+++ Records provided +++
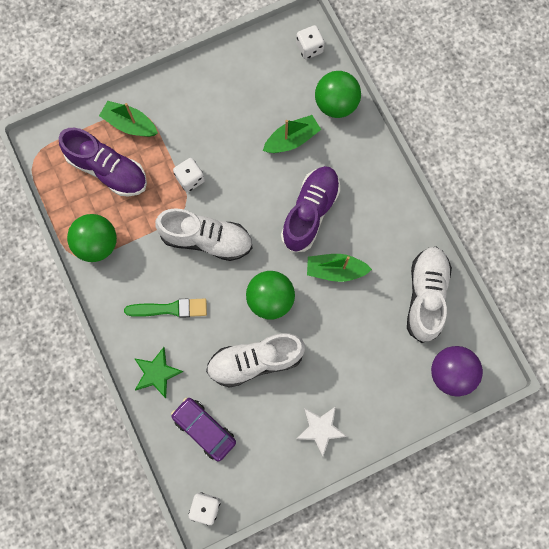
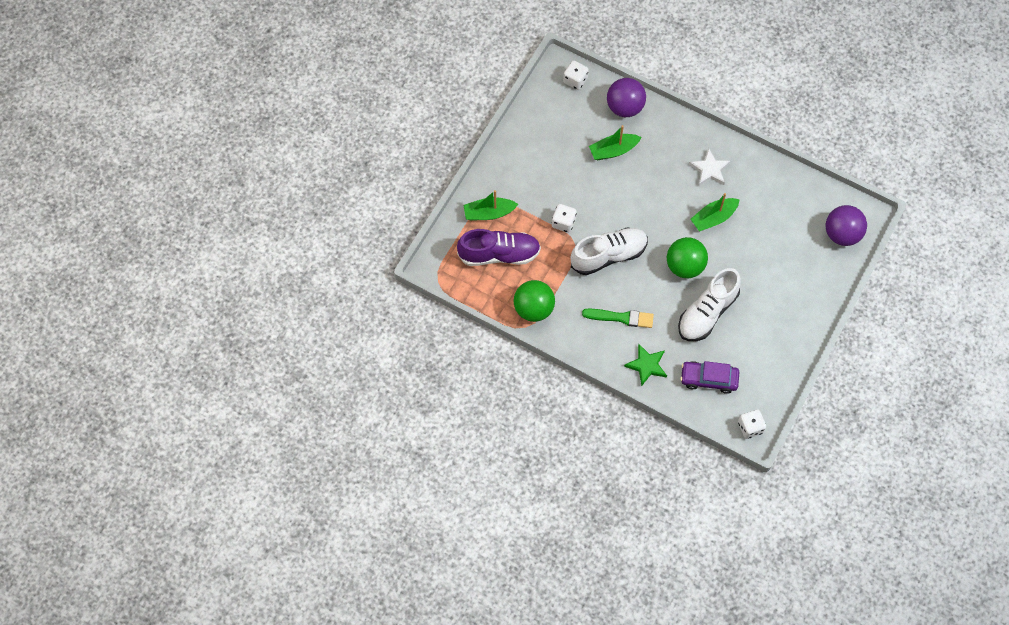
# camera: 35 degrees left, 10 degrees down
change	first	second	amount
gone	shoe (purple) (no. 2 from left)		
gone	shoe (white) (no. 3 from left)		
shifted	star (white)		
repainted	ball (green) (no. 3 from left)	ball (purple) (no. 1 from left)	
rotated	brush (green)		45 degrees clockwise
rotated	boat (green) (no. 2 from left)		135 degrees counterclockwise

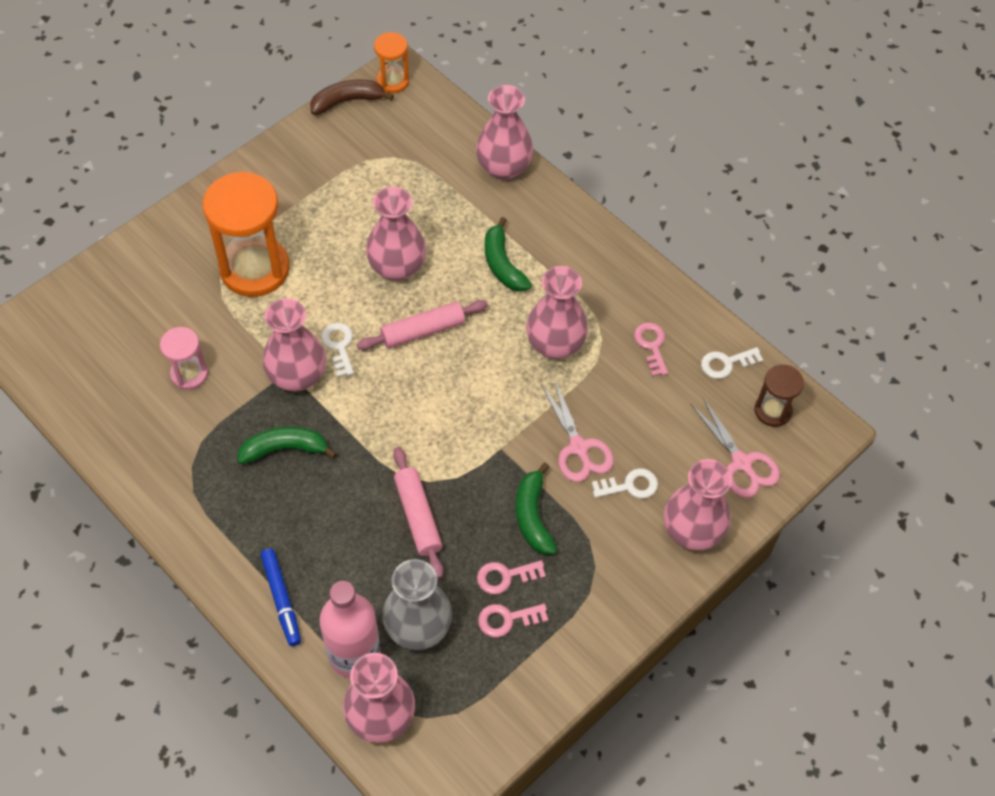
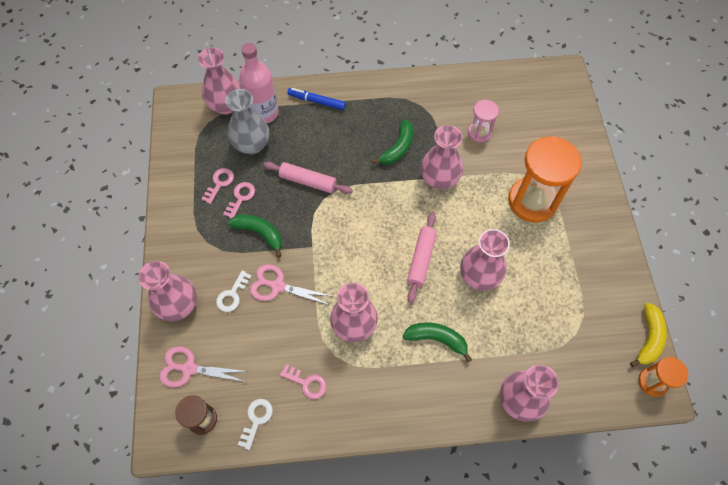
# camera: 130 degrees right, 5 degrees up
change	first	second	amount
gone	key (white) (no. 1 from left)		
repainted	banana (brown)	banana (yellow)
+++
What is required.
Set down the material again exactly. Don't carry over any pictures.

The completed task.
# camera: 35 degrees left, 10 degrees down
change	first	second	amount
gone	shoe (purple) (no. 2 from left)		
gone	shoe (white) (no. 3 from left)		
shifted	star (white)		
repainted	ball (green) (no. 3 from left)	ball (purple) (no. 1 from left)	
rotated	brush (green)		45 degrees clockwise
rotated	boat (green) (no. 2 from left)		135 degrees counterclockwise

# camera: 130 degrees right, 5 degrees up
change	first	second	amount
gone	key (white) (no. 1 from left)		
repainted	banana (brown)	banana (yellow)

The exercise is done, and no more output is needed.